[Provided records Boundary: Start]

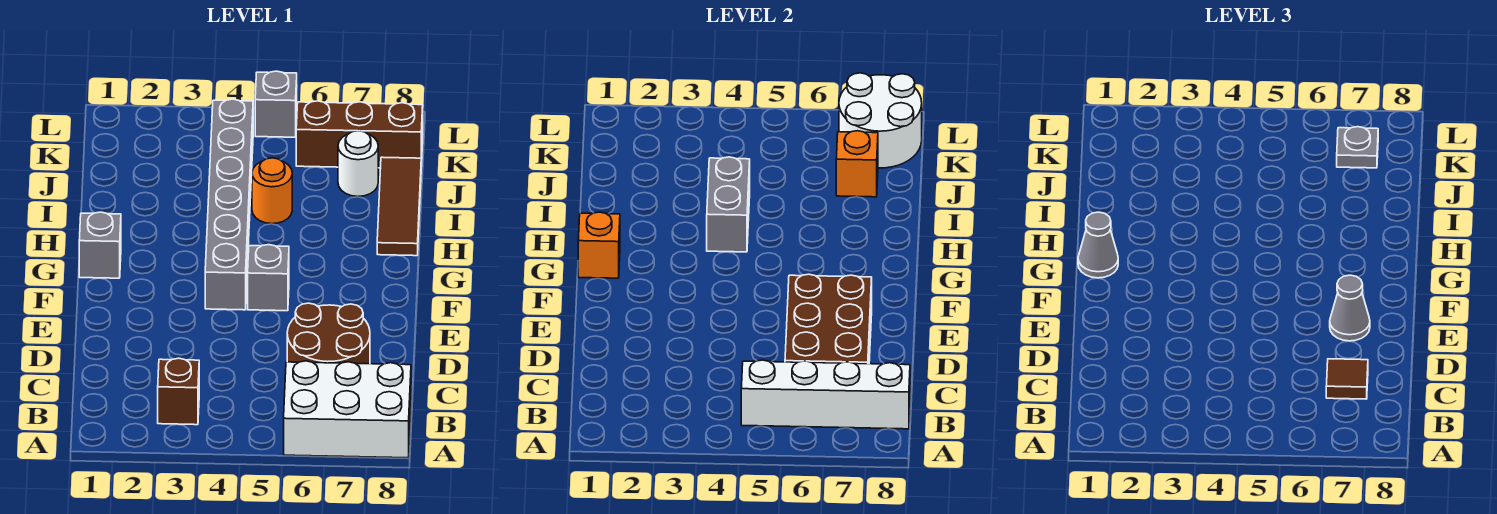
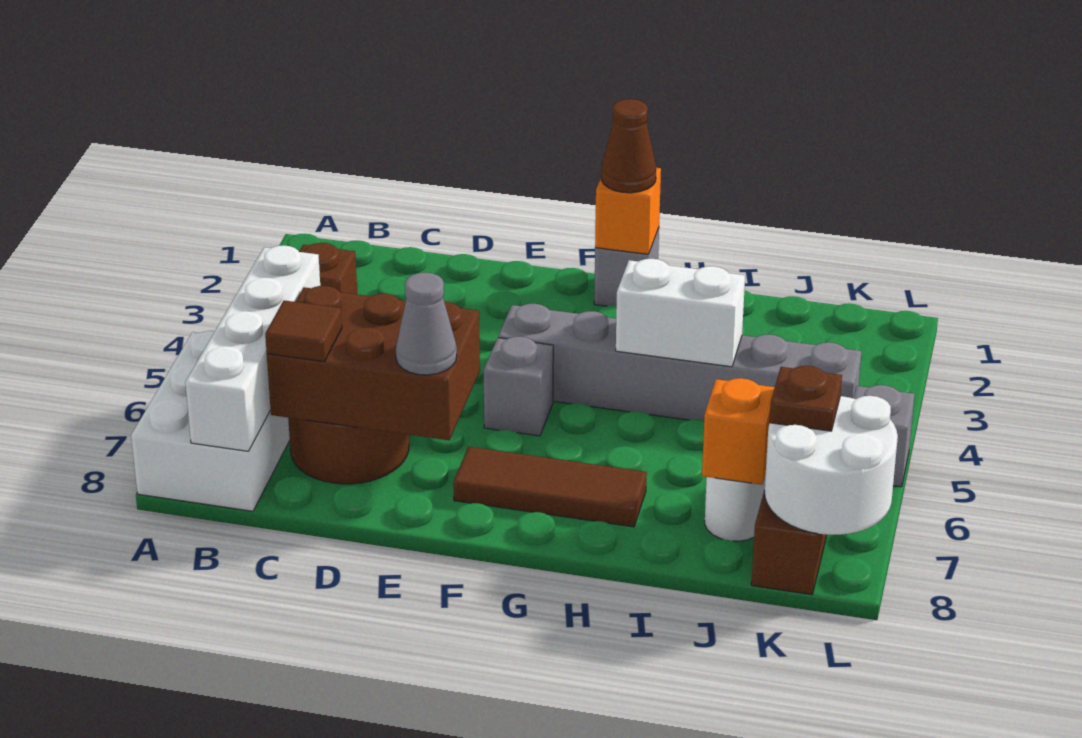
grey 1x1 cone [1078,212,1118,278] -> brown 1x1 cone [601,99,656,193]
grey 1x2 brick [707,157,750,252] -> white 1x2 brick [616,259,745,367]
brown 1x3 tile [377,157,421,256] -> brown 1x3 tile moved to [453,447,647,527]
orange 1x1 round brick [252,158,292,224] -> none
grey 1x1 plate [1337,127,1378,168] -> brown 1x1 plate [769,366,842,431]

[Provided records Boundary: End]

- _Activity_
Please return all lines from the records that hold the word "brown".

- _Solved exercise_
grey 1x1 cone [1078,212,1118,278] -> brown 1x1 cone [601,99,656,193]
brown 1x3 tile [377,157,421,256] -> brown 1x3 tile moved to [453,447,647,527]
grey 1x1 plate [1337,127,1378,168] -> brown 1x1 plate [769,366,842,431]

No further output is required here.